Beginning with the line that contains "yellow star: (147, 275) -> (165, 255), moved", copy each remaining line of the data below exactly.
==== Dataset entries
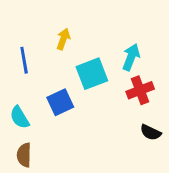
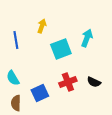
red cross: (140, 90) -> (68, 82), moved
blue square: (60, 102) -> (40, 93), moved
black semicircle: (151, 132) -> (94, 82), moved

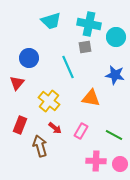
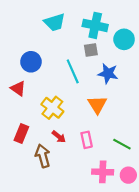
blue star: (115, 75) -> (108, 74), moved
red triangle: (17, 83) -> (18, 89), turned -35
orange triangle: (91, 98) -> (97, 105), turned 48
pink rectangle: (81, 131) -> (87, 140), turned -42

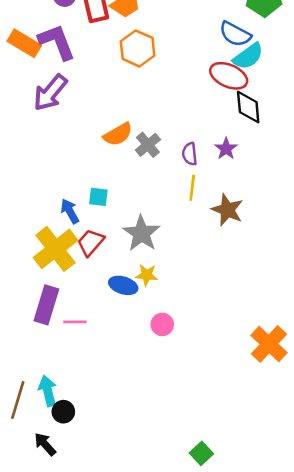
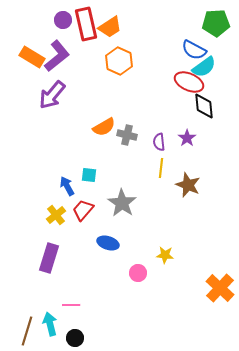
purple L-shape: (57, 42) -> (57, 56), turned 72
gray cross: (148, 145) -> (127, 135), turned -36
yellow cross: (55, 249) -> (56, 215), size x0.6
yellow star: (147, 275) -> (165, 255), moved
pink line: (75, 322) -> (71, 305), moved
black circle: (63, 412) -> (75, 338), moved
========
Task output ▸
yellow star: (147, 275) -> (165, 255), moved
pink line: (75, 322) -> (71, 305), moved
black circle: (63, 412) -> (75, 338), moved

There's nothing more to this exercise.